How to complete this task | Starting with the line that contains "GAS1 pin VCC: 3V3 -> none" and stopping after the line that contains "LCD2 pin SCL: D10 -> D8", return each line below exactly as written, with no others.

═════ Provided records

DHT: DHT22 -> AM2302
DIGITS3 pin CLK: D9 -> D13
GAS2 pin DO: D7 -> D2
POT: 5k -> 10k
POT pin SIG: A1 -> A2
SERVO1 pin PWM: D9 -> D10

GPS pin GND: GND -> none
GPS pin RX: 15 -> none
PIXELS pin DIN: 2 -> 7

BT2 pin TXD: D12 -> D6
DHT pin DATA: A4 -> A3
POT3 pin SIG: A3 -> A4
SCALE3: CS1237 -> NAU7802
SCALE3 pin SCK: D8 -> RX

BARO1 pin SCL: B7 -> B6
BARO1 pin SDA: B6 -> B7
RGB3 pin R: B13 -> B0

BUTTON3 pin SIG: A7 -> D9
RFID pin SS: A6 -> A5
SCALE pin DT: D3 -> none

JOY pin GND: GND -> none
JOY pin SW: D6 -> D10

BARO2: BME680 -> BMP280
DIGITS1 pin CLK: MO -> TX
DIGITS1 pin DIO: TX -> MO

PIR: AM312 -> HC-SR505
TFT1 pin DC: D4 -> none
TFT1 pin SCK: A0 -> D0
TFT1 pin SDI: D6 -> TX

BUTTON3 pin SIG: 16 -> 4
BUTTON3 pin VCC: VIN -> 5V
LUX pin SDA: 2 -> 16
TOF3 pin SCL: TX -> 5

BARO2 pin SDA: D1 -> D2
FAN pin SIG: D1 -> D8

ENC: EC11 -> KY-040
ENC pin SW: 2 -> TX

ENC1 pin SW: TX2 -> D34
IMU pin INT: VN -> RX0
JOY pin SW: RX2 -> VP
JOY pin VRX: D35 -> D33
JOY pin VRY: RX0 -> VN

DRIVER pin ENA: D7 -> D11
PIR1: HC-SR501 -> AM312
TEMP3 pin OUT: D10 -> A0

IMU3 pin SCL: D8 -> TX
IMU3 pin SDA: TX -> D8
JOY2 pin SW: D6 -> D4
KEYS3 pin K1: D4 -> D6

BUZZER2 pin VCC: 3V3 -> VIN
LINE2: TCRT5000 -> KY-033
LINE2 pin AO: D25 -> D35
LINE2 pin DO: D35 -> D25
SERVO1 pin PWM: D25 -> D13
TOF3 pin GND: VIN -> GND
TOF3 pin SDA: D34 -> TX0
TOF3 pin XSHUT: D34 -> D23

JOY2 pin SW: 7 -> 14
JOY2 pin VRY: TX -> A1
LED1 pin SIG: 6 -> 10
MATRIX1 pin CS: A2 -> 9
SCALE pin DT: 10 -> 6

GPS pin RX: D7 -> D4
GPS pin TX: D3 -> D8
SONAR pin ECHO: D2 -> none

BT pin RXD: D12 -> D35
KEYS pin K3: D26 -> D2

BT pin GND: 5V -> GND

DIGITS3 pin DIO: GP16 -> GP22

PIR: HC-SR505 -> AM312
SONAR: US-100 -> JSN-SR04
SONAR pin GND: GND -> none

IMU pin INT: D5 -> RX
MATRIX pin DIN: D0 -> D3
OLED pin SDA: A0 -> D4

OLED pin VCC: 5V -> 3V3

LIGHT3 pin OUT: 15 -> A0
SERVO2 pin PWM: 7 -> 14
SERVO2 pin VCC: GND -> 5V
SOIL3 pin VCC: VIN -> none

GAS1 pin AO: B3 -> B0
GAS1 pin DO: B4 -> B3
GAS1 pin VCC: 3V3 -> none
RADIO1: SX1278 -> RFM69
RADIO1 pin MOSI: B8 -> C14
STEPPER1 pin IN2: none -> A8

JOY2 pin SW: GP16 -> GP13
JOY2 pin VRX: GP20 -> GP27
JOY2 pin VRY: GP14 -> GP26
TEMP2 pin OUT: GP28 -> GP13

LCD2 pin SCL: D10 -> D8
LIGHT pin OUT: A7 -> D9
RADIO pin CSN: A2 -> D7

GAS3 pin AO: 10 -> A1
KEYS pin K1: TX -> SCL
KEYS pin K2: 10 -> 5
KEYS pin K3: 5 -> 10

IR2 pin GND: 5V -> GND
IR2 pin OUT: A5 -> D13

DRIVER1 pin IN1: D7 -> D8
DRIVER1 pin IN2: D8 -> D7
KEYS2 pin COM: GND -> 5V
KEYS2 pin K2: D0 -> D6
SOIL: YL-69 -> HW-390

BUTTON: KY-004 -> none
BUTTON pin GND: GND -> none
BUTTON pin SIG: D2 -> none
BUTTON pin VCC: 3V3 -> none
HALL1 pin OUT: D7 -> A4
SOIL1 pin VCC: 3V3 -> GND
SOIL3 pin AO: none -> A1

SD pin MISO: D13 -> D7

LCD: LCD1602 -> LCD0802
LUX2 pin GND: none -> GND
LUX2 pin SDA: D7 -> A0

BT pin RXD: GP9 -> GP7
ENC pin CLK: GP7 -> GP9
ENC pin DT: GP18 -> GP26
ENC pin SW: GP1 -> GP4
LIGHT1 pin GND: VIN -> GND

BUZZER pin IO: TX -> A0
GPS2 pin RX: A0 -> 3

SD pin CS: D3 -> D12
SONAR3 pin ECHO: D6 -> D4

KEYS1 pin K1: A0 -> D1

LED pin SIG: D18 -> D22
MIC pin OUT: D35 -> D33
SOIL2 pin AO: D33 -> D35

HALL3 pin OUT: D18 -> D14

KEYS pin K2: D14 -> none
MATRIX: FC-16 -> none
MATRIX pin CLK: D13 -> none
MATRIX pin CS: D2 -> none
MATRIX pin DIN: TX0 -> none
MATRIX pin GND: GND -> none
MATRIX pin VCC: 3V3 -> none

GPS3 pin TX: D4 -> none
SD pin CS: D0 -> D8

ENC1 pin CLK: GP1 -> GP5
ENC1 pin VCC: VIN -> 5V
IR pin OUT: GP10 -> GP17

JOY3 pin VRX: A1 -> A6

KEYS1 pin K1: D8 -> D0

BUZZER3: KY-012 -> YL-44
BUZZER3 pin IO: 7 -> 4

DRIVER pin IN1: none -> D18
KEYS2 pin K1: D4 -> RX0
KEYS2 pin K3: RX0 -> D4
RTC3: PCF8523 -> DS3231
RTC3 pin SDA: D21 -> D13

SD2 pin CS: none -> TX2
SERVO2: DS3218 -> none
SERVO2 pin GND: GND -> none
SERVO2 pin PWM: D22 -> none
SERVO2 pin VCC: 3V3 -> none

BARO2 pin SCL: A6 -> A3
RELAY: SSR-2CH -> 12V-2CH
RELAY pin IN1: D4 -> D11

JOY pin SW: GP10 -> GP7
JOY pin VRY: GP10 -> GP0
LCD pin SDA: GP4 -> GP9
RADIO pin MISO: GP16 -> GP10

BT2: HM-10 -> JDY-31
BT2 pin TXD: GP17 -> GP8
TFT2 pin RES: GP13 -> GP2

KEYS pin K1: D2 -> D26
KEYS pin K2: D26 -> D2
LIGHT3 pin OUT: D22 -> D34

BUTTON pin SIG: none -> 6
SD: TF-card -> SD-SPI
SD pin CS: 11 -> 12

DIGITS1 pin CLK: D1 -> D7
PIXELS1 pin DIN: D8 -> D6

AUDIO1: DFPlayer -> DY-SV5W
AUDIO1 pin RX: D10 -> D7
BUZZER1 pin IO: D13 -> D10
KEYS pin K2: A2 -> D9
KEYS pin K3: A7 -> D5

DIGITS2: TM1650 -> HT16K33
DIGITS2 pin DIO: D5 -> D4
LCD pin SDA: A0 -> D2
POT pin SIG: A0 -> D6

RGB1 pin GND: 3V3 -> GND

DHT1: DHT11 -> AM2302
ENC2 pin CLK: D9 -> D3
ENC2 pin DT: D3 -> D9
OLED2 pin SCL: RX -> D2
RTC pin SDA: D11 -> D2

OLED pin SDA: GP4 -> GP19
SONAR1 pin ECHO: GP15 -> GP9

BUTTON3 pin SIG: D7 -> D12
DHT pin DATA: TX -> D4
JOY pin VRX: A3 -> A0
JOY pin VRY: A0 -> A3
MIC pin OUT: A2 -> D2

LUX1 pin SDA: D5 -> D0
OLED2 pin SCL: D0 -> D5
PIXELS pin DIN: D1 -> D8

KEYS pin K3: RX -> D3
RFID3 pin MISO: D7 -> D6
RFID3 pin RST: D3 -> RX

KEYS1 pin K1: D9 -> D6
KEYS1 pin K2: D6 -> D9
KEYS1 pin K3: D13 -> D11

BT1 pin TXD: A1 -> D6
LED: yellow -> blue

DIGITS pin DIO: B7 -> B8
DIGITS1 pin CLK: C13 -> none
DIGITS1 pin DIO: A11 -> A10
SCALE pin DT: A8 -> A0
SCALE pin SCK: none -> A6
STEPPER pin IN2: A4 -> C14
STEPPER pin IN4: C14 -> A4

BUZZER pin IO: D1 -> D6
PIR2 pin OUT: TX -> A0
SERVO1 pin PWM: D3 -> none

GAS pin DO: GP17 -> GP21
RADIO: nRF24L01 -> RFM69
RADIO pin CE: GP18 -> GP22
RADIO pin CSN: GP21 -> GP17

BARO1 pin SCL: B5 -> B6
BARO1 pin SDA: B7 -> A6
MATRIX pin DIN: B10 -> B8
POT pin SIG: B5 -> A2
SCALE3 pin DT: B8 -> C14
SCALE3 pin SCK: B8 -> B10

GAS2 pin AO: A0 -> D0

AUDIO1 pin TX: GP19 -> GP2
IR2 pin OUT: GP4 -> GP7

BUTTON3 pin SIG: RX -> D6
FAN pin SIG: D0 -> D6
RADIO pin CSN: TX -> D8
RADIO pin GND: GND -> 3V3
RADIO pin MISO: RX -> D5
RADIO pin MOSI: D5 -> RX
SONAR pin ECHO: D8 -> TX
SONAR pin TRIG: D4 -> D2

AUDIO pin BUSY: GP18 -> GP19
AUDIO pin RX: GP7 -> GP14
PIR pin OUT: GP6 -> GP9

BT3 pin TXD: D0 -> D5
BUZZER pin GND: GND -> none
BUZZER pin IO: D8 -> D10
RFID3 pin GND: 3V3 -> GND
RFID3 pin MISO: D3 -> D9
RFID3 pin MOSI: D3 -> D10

══════════

Answer area |
GAS1 pin VCC: 3V3 -> none
RADIO1: SX1278 -> RFM69
RADIO1 pin MOSI: B8 -> C14
STEPPER1 pin IN2: none -> A8

JOY2 pin SW: GP16 -> GP13
JOY2 pin VRX: GP20 -> GP27
JOY2 pin VRY: GP14 -> GP26
TEMP2 pin OUT: GP28 -> GP13

LCD2 pin SCL: D10 -> D8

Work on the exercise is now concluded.